▶ INSTRUCTIONS TO FOLLOW:
The data is to be retyped in full, exactly.

▶ GIVEN DATA:
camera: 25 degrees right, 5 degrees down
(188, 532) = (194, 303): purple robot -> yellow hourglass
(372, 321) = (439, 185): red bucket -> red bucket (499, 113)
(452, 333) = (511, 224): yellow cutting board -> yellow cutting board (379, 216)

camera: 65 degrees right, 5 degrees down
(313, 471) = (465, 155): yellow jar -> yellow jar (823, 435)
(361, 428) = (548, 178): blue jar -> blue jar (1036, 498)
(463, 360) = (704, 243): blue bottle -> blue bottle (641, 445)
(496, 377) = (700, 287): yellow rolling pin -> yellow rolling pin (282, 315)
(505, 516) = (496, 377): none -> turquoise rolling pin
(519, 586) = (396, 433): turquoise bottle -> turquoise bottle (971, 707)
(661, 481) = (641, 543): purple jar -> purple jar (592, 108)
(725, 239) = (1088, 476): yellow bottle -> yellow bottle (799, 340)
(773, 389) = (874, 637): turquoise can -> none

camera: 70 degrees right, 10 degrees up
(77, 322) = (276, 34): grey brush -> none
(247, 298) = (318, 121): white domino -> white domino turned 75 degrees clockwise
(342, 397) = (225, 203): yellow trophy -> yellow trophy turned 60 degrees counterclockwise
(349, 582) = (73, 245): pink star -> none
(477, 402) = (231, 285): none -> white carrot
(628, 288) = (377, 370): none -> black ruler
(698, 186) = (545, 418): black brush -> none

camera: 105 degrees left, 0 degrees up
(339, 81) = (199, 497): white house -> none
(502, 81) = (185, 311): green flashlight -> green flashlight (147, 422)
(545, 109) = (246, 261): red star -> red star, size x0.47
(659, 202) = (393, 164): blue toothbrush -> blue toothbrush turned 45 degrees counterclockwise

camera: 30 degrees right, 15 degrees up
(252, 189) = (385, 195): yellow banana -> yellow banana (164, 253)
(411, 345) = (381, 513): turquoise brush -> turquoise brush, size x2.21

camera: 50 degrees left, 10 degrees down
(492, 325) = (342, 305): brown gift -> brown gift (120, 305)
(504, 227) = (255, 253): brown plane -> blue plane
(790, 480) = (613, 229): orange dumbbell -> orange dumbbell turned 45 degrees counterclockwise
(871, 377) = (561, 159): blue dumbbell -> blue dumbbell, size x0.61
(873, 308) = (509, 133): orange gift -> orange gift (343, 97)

▶ TASK SOLUTION:
camera: 25 degrees right, 5 degrees down
(188, 532) = (194, 303): purple robot -> yellow hourglass
(372, 321) = (439, 185): red bucket -> red bucket (499, 113)
(452, 333) = (511, 224): yellow cutting board -> yellow cutting board (379, 216)

camera: 65 degrees right, 5 degrees down
(313, 471) = (465, 155): yellow jar -> yellow jar (823, 435)
(361, 428) = (548, 178): blue jar -> blue jar (1036, 498)
(463, 360) = (704, 243): blue bottle -> blue bottle (641, 445)
(496, 377) = (700, 287): yellow rolling pin -> yellow rolling pin (282, 315)
(505, 516) = (496, 377): none -> turquoise rolling pin
(519, 586) = (396, 433): turquoise bottle -> turquoise bottle (971, 707)
(661, 481) = (641, 543): purple jar -> purple jar (592, 108)
(725, 239) = (1088, 476): yellow bottle -> yellow bottle (799, 340)
(773, 389) = (874, 637): turquoise can -> none

camera: 70 degrees right, 10 degrees up
(77, 322) = (276, 34): grey brush -> none
(247, 298) = (318, 121): white domino -> white domino turned 75 degrees clockwise
(342, 397) = (225, 203): yellow trophy -> yellow trophy turned 60 degrees counterclockwise
(349, 582) = (73, 245): pink star -> none
(477, 402) = (231, 285): none -> white carrot
(628, 288) = (377, 370): none -> black ruler
(698, 186) = (545, 418): black brush -> none

camera: 105 degrees left, 0 degrees up
(339, 81) = (199, 497): white house -> none
(502, 81) = (185, 311): green flashlight -> green flashlight (147, 422)
(545, 109) = (246, 261): red star -> red star, size x0.47
(659, 202) = (393, 164): blue toothbrush -> blue toothbrush turned 45 degrees counterclockwise

camera: 30 degrees right, 15 degrees up
(252, 189) = (385, 195): yellow banana -> yellow banana (164, 253)
(411, 345) = (381, 513): turquoise brush -> turquoise brush, size x2.21

camera: 50 degrees left, 10 degrees down
(492, 325) = (342, 305): brown gift -> brown gift (120, 305)
(504, 227) = (255, 253): brown plane -> blue plane
(790, 480) = (613, 229): orange dumbbell -> orange dumbbell turned 45 degrees counterclockwise
(871, 377) = (561, 159): blue dumbbell -> blue dumbbell, size x0.61
(873, 308) = (509, 133): orange gift -> orange gift (343, 97)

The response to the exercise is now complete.